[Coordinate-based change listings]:
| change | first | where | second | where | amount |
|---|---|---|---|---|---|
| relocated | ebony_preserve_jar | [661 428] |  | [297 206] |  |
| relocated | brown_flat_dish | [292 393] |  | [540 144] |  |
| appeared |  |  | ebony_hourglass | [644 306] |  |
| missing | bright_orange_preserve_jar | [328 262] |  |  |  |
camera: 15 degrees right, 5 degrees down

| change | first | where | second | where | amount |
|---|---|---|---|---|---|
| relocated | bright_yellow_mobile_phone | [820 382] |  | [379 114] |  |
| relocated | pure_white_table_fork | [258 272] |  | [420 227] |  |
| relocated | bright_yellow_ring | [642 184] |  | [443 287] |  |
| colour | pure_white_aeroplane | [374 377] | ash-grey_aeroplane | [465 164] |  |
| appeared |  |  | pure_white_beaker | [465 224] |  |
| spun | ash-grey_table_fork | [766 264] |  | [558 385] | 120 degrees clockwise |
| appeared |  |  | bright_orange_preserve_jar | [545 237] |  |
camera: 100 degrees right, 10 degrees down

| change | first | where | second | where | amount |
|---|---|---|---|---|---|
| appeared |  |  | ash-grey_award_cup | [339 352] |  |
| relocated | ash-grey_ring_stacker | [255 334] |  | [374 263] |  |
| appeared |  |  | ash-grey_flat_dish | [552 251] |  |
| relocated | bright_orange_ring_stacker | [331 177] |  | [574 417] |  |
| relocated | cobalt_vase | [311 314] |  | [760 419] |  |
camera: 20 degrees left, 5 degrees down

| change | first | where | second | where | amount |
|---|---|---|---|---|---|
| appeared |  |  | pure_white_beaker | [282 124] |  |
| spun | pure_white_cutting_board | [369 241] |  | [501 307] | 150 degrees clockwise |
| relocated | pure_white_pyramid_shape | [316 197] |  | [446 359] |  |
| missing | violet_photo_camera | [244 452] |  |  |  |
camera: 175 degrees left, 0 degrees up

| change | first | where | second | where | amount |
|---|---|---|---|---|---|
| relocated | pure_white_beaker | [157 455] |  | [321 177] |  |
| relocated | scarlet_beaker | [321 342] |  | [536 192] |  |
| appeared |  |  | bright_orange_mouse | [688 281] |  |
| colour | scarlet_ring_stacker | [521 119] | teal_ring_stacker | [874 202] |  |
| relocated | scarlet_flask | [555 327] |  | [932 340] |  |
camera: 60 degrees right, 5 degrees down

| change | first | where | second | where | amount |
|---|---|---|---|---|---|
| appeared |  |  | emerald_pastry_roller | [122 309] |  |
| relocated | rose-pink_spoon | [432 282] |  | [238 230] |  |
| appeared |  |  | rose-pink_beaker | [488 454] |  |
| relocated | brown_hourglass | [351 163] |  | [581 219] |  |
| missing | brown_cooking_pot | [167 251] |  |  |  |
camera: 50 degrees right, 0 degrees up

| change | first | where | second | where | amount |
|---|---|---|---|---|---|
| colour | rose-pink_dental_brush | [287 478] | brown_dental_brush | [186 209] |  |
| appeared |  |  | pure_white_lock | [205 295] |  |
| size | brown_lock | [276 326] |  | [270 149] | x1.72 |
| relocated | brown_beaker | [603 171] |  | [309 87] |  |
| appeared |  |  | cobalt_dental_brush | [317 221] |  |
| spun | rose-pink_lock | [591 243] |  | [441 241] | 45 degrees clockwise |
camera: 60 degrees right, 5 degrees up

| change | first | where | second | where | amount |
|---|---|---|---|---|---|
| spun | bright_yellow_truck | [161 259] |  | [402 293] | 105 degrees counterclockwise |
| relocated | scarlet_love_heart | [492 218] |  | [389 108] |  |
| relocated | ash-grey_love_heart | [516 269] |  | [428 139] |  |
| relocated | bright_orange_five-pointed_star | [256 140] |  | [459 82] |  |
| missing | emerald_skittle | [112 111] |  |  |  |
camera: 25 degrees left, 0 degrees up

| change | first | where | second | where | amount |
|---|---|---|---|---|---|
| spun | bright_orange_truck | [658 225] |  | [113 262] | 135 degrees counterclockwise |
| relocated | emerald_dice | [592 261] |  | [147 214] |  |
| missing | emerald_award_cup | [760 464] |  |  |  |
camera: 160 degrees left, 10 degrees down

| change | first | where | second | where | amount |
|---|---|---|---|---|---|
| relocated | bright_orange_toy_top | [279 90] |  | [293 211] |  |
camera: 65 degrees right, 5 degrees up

[EXERCISE DESCRIPTION]: Reproduce exactly the entries above, limited to the lines from the one with "camera: 50 degrees right, 0 degrees up" through the one with "missing | emerald_award_cup", both included.

[TASK SOLUTION]:
camera: 50 degrees right, 0 degrees up

| change | first | where | second | where | amount |
|---|---|---|---|---|---|
| colour | rose-pink_dental_brush | [287 478] | brown_dental_brush | [186 209] |  |
| appeared |  |  | pure_white_lock | [205 295] |  |
| size | brown_lock | [276 326] |  | [270 149] | x1.72 |
| relocated | brown_beaker | [603 171] |  | [309 87] |  |
| appeared |  |  | cobalt_dental_brush | [317 221] |  |
| spun | rose-pink_lock | [591 243] |  | [441 241] | 45 degrees clockwise |
camera: 60 degrees right, 5 degrees up

| change | first | where | second | where | amount |
|---|---|---|---|---|---|
| spun | bright_yellow_truck | [161 259] |  | [402 293] | 105 degrees counterclockwise |
| relocated | scarlet_love_heart | [492 218] |  | [389 108] |  |
| relocated | ash-grey_love_heart | [516 269] |  | [428 139] |  |
| relocated | bright_orange_five-pointed_star | [256 140] |  | [459 82] |  |
| missing | emerald_skittle | [112 111] |  |  |  |
camera: 25 degrees left, 0 degrees up

| change | first | where | second | where | amount |
|---|---|---|---|---|---|
| spun | bright_orange_truck | [658 225] |  | [113 262] | 135 degrees counterclockwise |
| relocated | emerald_dice | [592 261] |  | [147 214] |  |
| missing | emerald_award_cup | [760 464] |  |  |  |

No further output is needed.